=== TASK DETAILS ===
Write out exactly the lines of the entries below from the one holding "none -> grey 1x1 brick [341,182,388,246]" to the one holding "lime 1x1 brick [202,254,243,308]", inclusive, and leave out all other lines.

=== AVAILABLE DATA ===
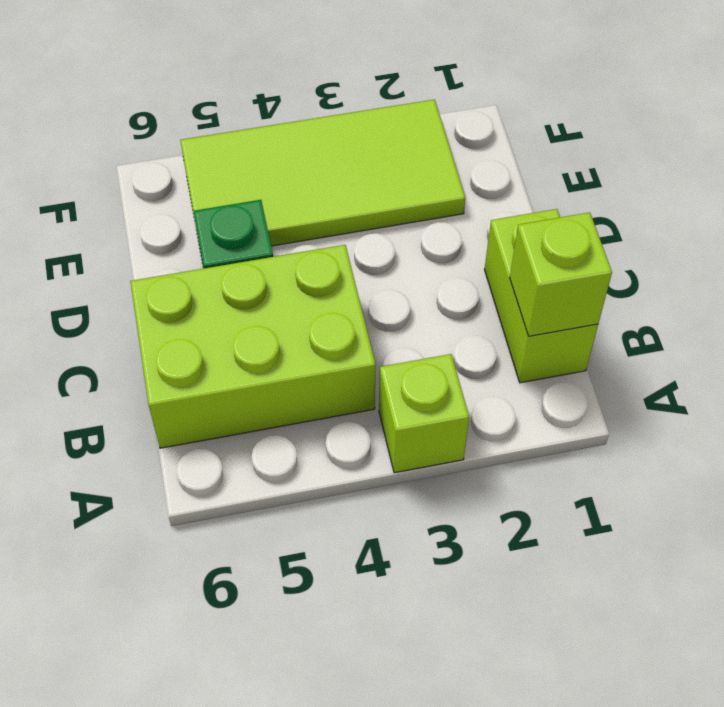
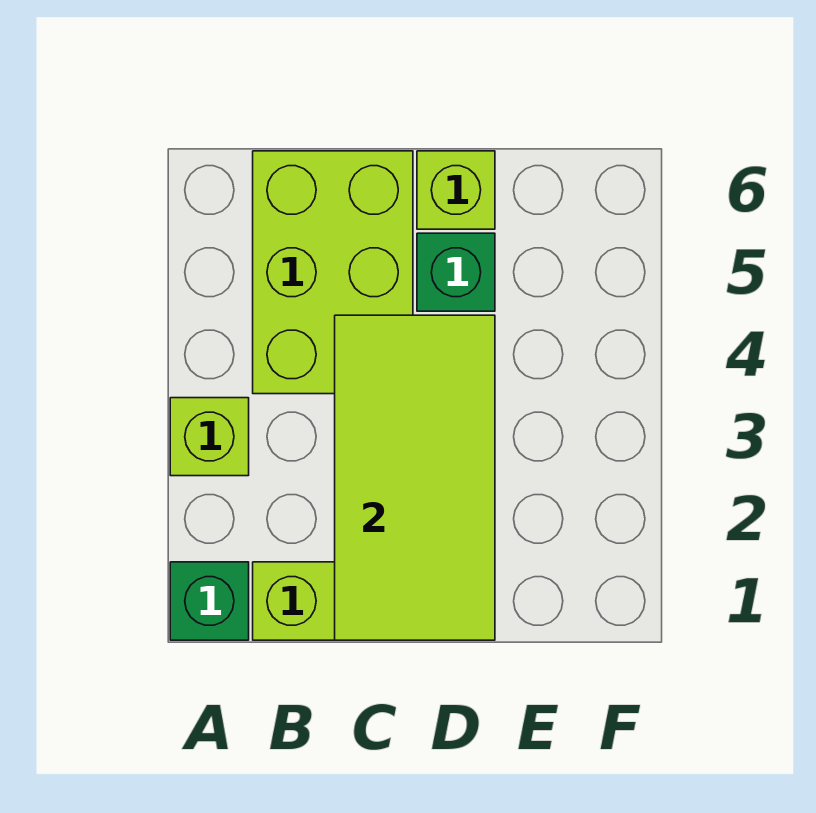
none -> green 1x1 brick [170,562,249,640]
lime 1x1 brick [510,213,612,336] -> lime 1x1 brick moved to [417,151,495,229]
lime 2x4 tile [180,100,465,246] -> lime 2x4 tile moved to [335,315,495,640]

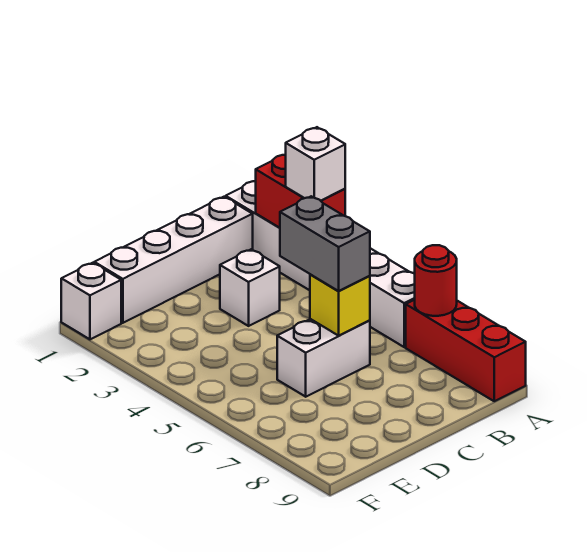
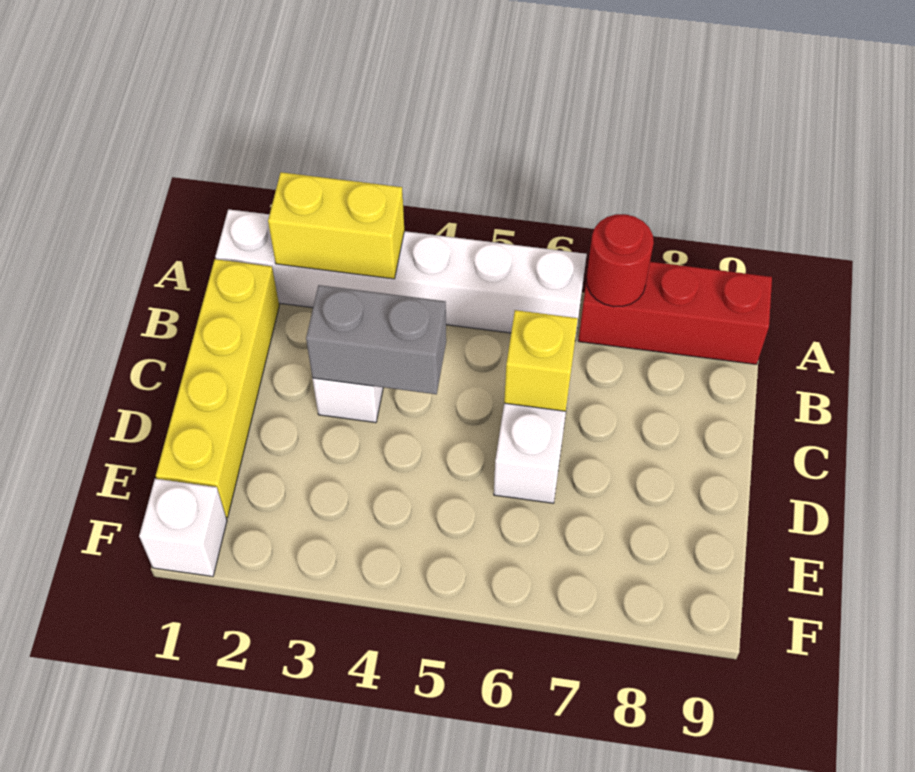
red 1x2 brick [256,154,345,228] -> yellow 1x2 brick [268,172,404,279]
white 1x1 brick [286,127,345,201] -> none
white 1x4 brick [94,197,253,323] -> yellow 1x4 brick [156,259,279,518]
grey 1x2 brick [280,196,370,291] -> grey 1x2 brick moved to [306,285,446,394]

--

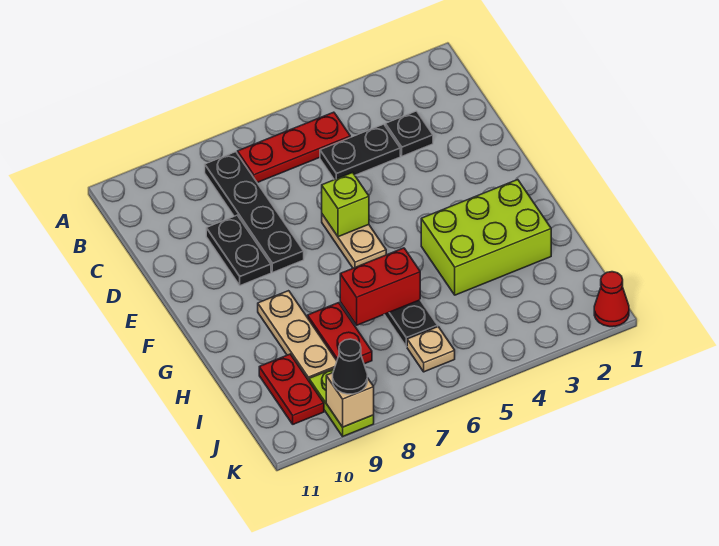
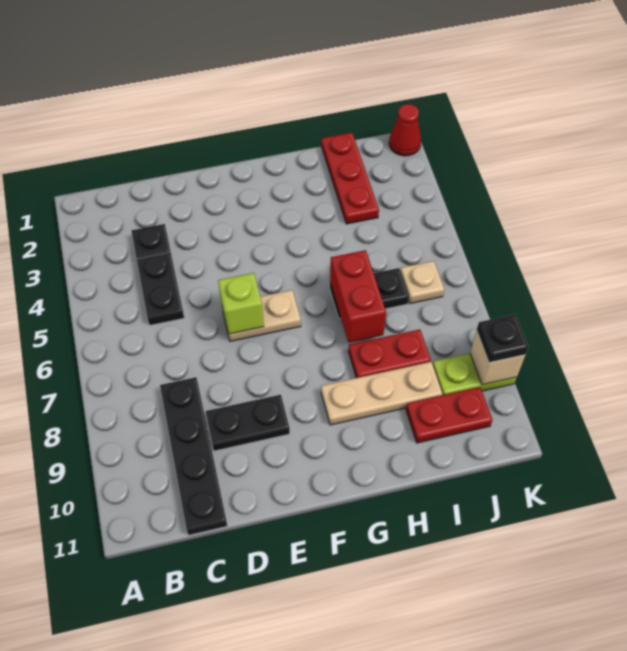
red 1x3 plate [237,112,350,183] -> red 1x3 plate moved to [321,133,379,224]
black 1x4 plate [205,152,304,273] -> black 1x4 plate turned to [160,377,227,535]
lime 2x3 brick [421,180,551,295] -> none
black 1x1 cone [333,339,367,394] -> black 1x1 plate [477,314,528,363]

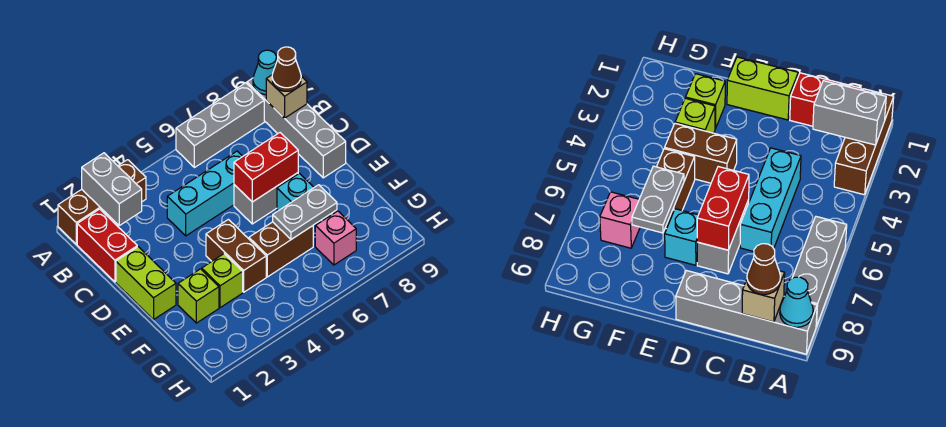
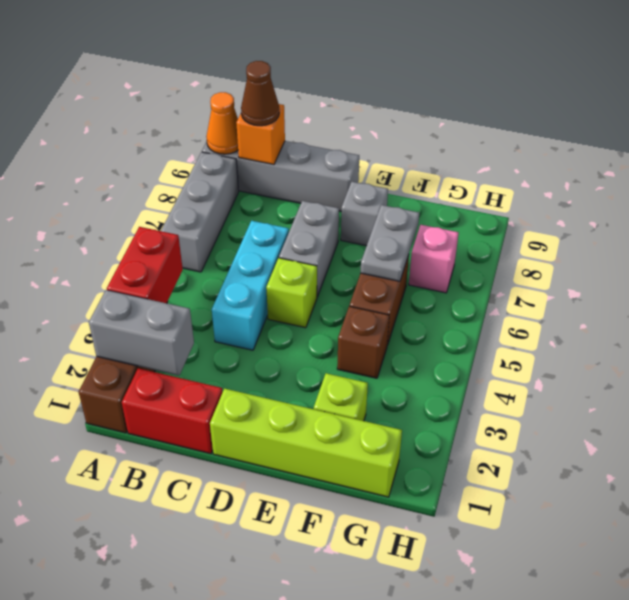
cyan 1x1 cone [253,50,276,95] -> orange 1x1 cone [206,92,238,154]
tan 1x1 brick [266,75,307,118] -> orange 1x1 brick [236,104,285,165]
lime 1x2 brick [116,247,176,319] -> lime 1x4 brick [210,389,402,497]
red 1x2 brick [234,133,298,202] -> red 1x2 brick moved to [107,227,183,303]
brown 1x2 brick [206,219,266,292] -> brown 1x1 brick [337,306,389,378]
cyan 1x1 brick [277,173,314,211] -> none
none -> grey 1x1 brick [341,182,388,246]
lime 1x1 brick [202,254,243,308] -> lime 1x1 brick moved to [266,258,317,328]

=== ANSWER TO THIS TASK ===
none -> grey 1x1 brick [341,182,388,246]
lime 1x1 brick [202,254,243,308] -> lime 1x1 brick moved to [266,258,317,328]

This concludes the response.